** Your goal **
Your task is to write out the lines from the line containing "pink brick H7:H12" through the last line of the material, exactly.

** Data segment **
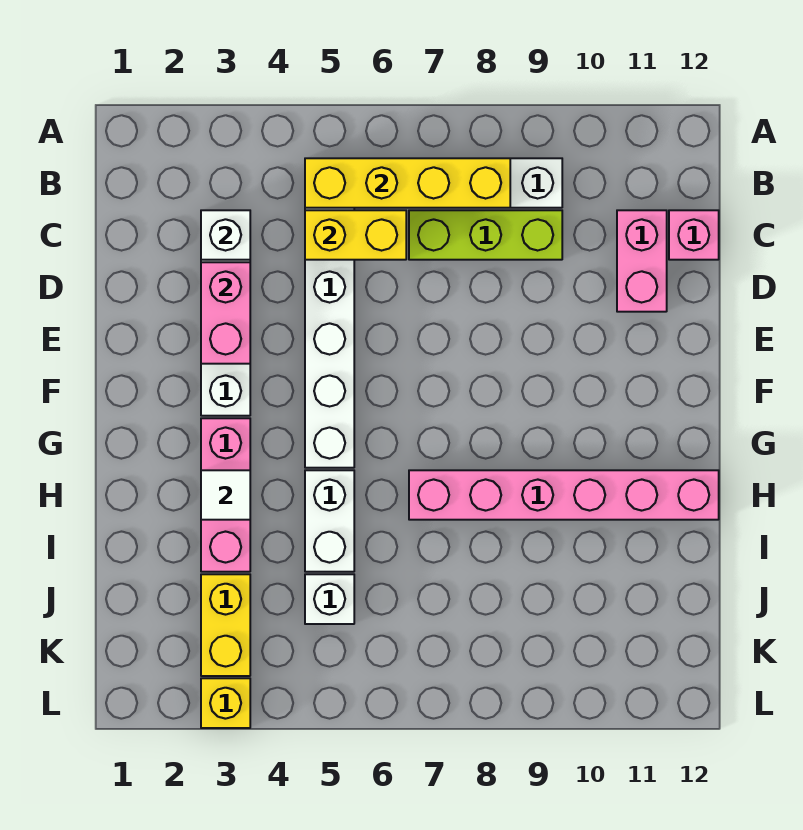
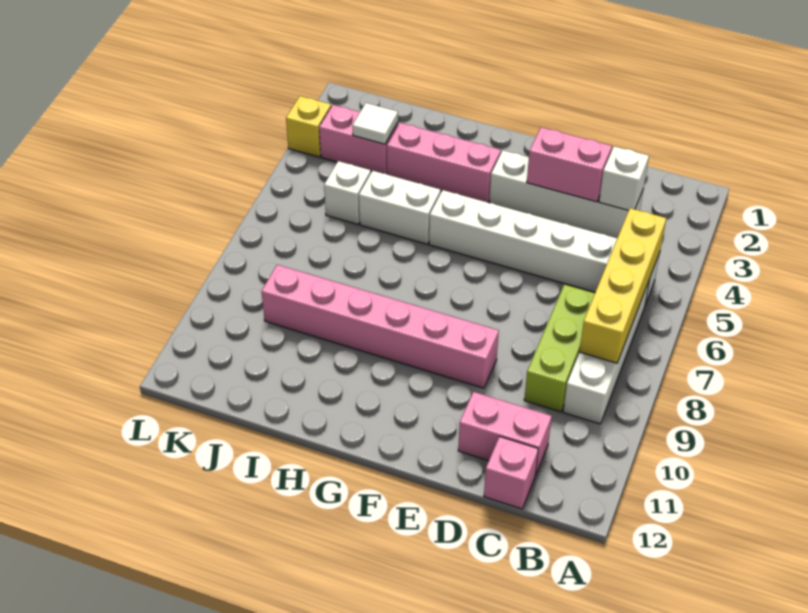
yellow brick C5:C6 level 2 -> none
white tile H3 level 2 -> white tile J3 level 2
pink brick H7:H12 level 1 -> pink brick E9:J9 level 1
yellow brick J3:K3 level 1 -> pink brick J3:K3 level 1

** Output **
pink brick H7:H12 level 1 -> pink brick E9:J9 level 1
yellow brick J3:K3 level 1 -> pink brick J3:K3 level 1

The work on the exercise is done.